Items from a data source:

------------------------

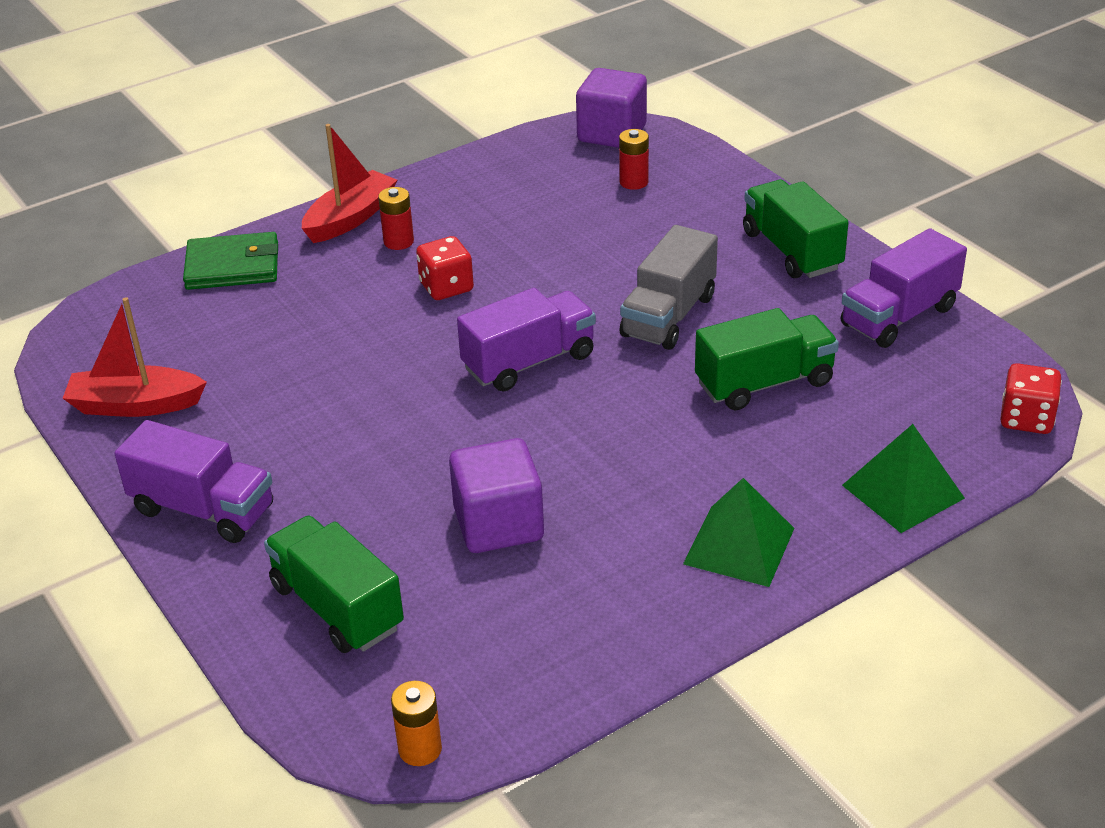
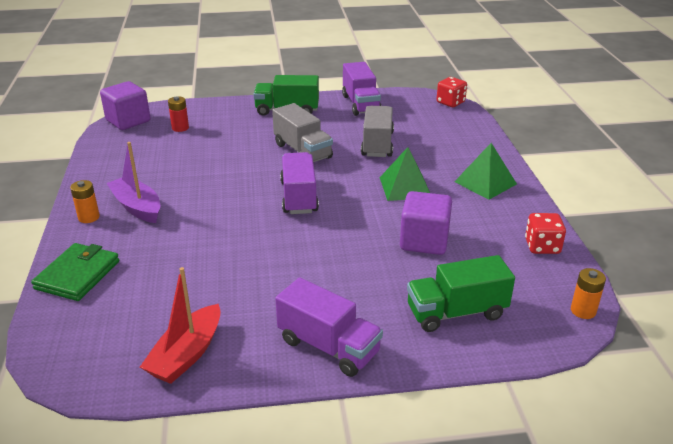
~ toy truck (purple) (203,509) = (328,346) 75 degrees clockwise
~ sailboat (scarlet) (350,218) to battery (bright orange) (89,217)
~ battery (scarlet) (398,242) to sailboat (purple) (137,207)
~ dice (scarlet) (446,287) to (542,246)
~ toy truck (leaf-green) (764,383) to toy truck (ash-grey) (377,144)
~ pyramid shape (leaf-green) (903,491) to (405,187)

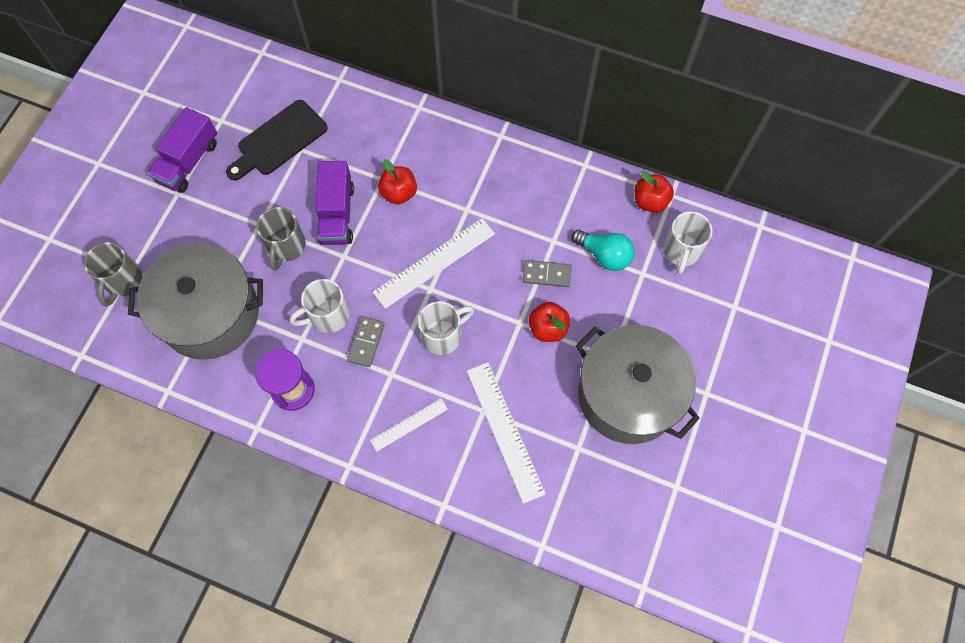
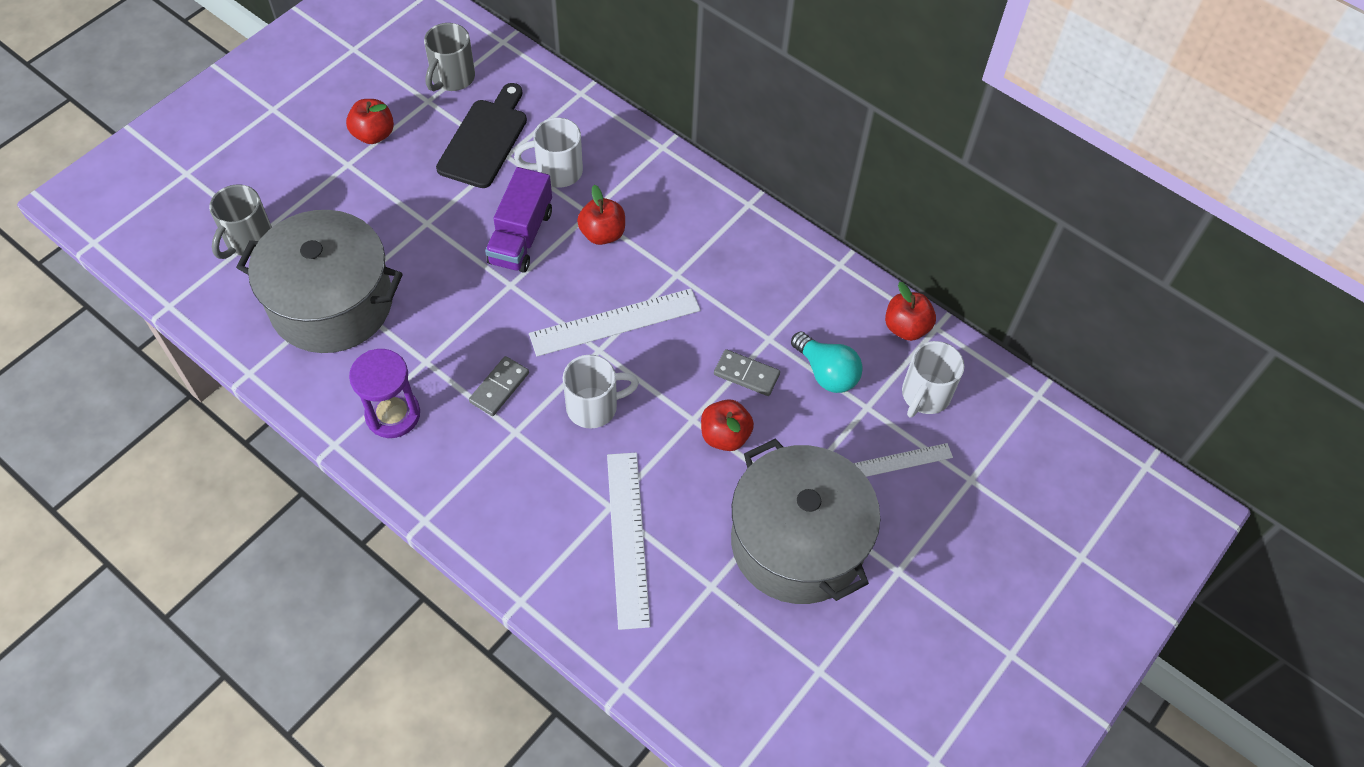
~ toy truck (purple) (188,162) to apple (scarlet) (373,134)
~ chopping board (black) (279,140) = (485,139) 135 degrees clockwise
~ mug (ash-grey) (286,247) to (452,78)
~ mug (snow-white) (328,316) to (557,171)
~ straightedge (snow-white) (409,424) to (901,461)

------------------------

EXERCISE BRIEF:
Using the data above, repeat exactly the lines that begin at the line with "(446,287) to (542,246)" and end at the line with "truck (ash-grey) (377,144)", both ends included.

RESULT OF THE EXERCISE:
~ dice (scarlet) (446,287) to (542,246)
~ toy truck (leaf-green) (764,383) to toy truck (ash-grey) (377,144)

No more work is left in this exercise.